**What is required**
From the listing below, retype exactly the line holding "- moved: purple carrot", the line holding "- moved: purple package", and the lines between them; skip everything else.

**Provided records**
Content starts

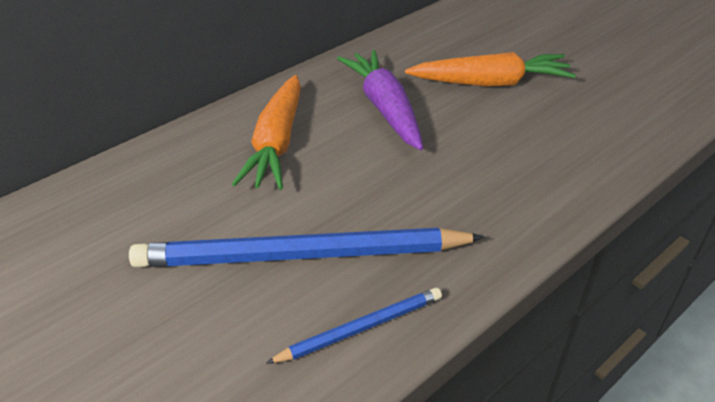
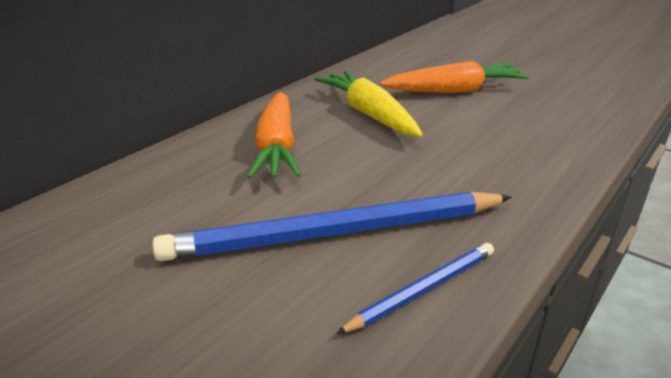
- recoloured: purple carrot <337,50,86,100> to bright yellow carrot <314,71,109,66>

Content ends
Content starts

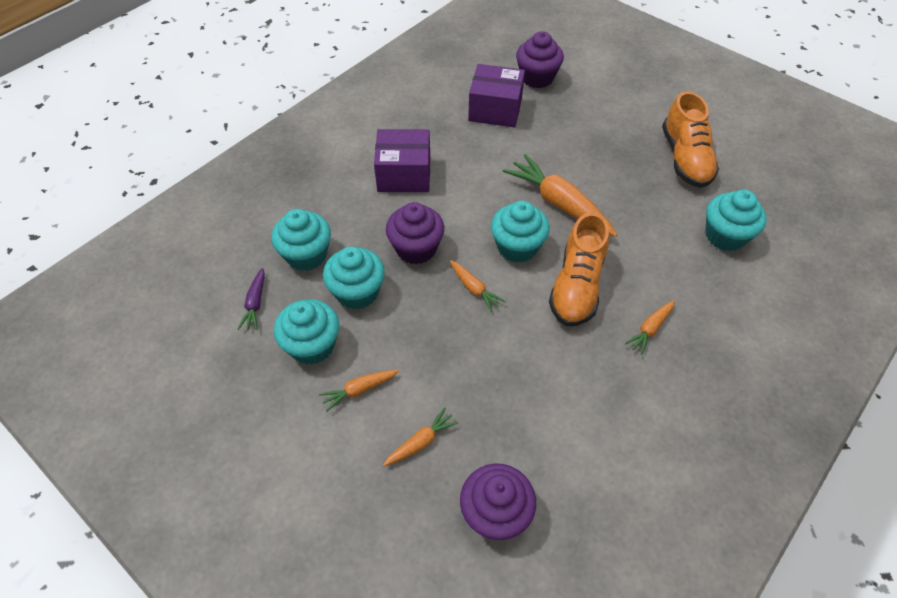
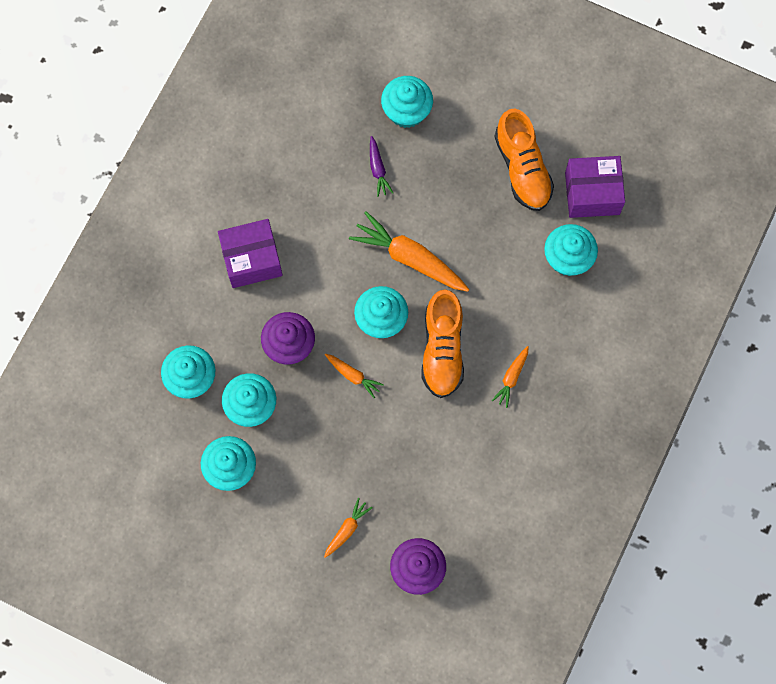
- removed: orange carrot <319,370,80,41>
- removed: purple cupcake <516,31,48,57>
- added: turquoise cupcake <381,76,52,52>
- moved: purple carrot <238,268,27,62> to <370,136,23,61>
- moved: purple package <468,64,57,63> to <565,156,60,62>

Content ends

**Answer section**
- moved: purple carrot <238,268,27,62> to <370,136,23,61>
- moved: purple package <468,64,57,63> to <565,156,60,62>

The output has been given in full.